Extracted data entries:
—————
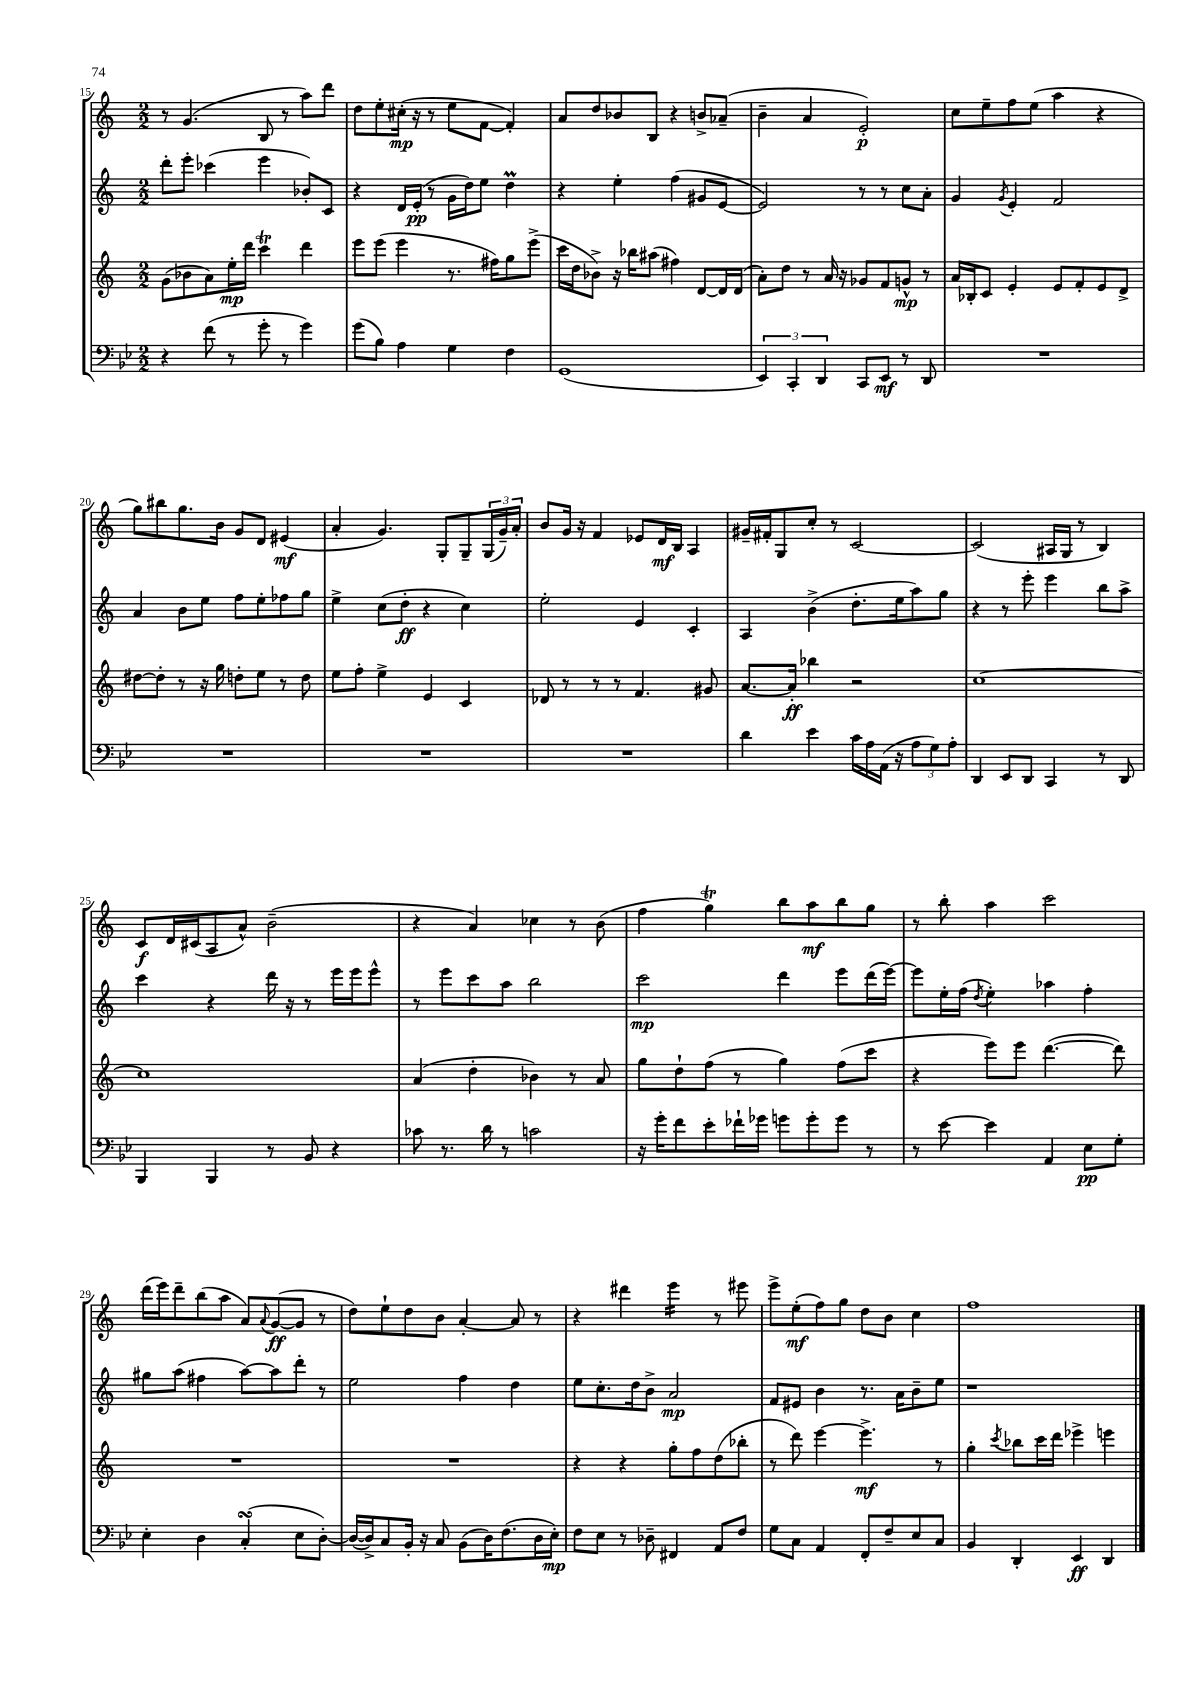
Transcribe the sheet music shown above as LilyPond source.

<<
\new StaffGroup <<
\new Staff = "s0" {
    \clef treble \key c \major \numericTimeSignature \time 2/2
    r8 g'4.( b8 r8 a''8) d'''8 |
    d''8 e''8-. cis''16-.\mp( r16 r8 e''8 f'8~ f'4-.) |
    a'8 d''8 bes'8 b8 r4 b'8-> aes'8--( |
    b'4-- a'4 e'2-.\p) |
    c''8 e''8-- f''8 e''8( a''4 r4 |
    g''8) bis''8 g''8. b'16 g'8 d'8 eis'4\mf( |
    a'4-. g'4.) g8-. g8-- \tuplet 3/2 { g16( g'16--) a'16-. } |
    b'8 g'16 r16 f'4 ees'8 d'16\mf b16 a4 |
    gis'16-- fis'16-. g8 c''8-. r8 c'2~ |
    c'2( ais16 g16 r8 b4) |
    c'8\f d'16 cis'16( a8 a'8-^) b'2--( |
    r4 a'4) ces''4 r8 b'8( |
    f''4 g''4\trill) b''8 a''8\mf b''8 g''8 |
    r8 b''8-. a''4 c'''2 |
    d'''16( e'''16) d'''8-- b''8( a''8 a'8) \appoggiatura { a'8 } g'8~\ff( g'8 r8 |
    d''8) e''8-! d''8 b'8 a'4~-. a'8 r8 |
    r4 dis'''4 e'''4:16 r8 eis'''8 |
    e'''8-> e''8-.\mf( f''8) g''8 d''8 b'8 c''4 |
    f''1 \bar "|." |
}
\new Staff = "s1" {
    \clef treble \key c \major \numericTimeSignature \time 2/2
    d'''8-. e'''8-. ces'''4( e'''4 bes'8-.) c'8 |
    r4 d'16 e'16-.\pp( r8 g'16 d''16) e''8 d''4\prall |
    r4 e''4-. f''4( gis'8 e'8~ |
    e'2) r8 r8 c''8 a'8-. |
    g'4 \acciaccatura { g'8 } e'4-. f'2 |
    a'4 b'8 e''8 f''8 e''8-. fes''8 g''8 |
    e''4-> c''8( d''8-.\ff r4 c''4) |
    e''2-. e'4 c'4-. |
    a4 b'4->( d''8.-. e''16 a''8) g''8 |
    r4 r8 e'''8-. e'''4 b''8 a''8-> |
    c'''4 r4 d'''16 r16 r8 e'''16 e'''16 e'''8-^ |
    r8 e'''8 c'''8 a''8 b''2 |
    c'''2\mp d'''4 e'''8 d'''16( e'''16~) |
    e'''8 e''16-. f''16( \acciaccatura { d''8 } e''4-.) aes''4 f''4-. |
    gis''8 a''8( fis''4 a''8~) a''8 d'''8-. r8 |
    e''2 f''4 d''4 |
    e''8 c''8.-. d''16 b'8-> a'2\mp |
    f'8 eis'8 b'4 r8. a'16 b'8-- e''8 |
    r1 \bar "|." |
}
\new Staff = "s2" {
    \clef treble \key c \major \numericTimeSignature \time 2/2
    g'8( bes'8 a'8) e''16-.\mp d'''16 c'''4\trill d'''4 |
    e'''8 e'''8( e'''4 r8. fis''16) g''8 e'''8->( |
    c'''16 d''16 bes'8->) r16 bes''16 ais''8( fis''4) d'8~ d'16 d'16( |
    a'8-.) d''8 r8 a'16 r16 ges'8 f'8 g'8-^\mp r8 |
    a'16 bes16-. c'8 e'4-. e'8 f'8-. e'8 d'8-> |
    dis''8~ dis''8-. r8 r16 g''16 d''8-. e''8 r8 d''8 |
    e''8 f''8-. e''4-> e'4 c'4 |
    des'8 r8 r8 r8 f'4. gis'8 |
    a'8.~ a'16-.\ff bes''4 r2 |
    c''1~ |
    c''1 |
    a'4( d''4-. bes'4) r8 a'8 |
    g''8 d''8-! f''8( r8 g''4) f''8( c'''8 |
    r4 e'''8) e'''8 d'''4.~( d'''8) |
    R1 |
    R1 |
    r4 r4 g''8-. f''8 d''8( bes''8-. |
    r8 d'''8) e'''4~ e'''4.->\mf r8 |
    g''4-. \acciaccatura { c'''8 } bes''8 c'''16 d'''16 ees'''4-> e'''4 \bar "|." |
}
\new Staff = "s3" {
    \clef bass \key bes \major \numericTimeSignature \time 2/2
    r4 f'8( r8 g'8-. r8 g'4) |
    g'8( bes8) a4 g4 f4 |
    g,1( |
    \tuplet 3/2 { ees,4) c,4-. d,4 } c,8 ees,8\mf r8 d,8 |
    R1 |
    R1 |
    R1 |
    R1 |
    d'4 ees'4 c'16 a16 a,16( r16 \tuplet 3/2 { a8 g8) a8-. } |
    d,4 ees,8 d,8 c,4 r8 d,8 |
    bes,,4 bes,,4 r8 bes,8 r4 |
    ces'8 r8. d'16 r8 c'2 |
    r16 g'16-. f'8 ees'8-. fes'16-! ges'16 g'8 g'8-. g'8 r8 |
    r8 ees'8~ ees'4 a,4 ees8\pp g8-. |
    ees4-. d4 c4-.\turn( ees8 d8~-.) |
    d16~( d16->) c8 bes,16-. r16 c8 bes,8( d16) f8.( d16 ees16-.\mp) |
    f8 ees8 r8 des8-- fis,4 a,8 f8 |
    g8 c8 a,4 f,8-. f8-- ees8 c8 |
    bes,4 d,4-. ees,4\ff d,4 \bar "|." |
}
>>
>>
\layout { \context { \Score currentBarNumber = #15 } }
—————
== WHAT TO DO ==
Report each line of the material above that contains the string "trill", and treat uppercase and lowercase as different.

== REPLY TO THE EXERCISE ==
    f''4 g''4\trill) b''8 a''8\mf b''8 g''8 |
    g'8( bes'8 a'8) e''16-.\mp d'''16 c'''4\trill d'''4 |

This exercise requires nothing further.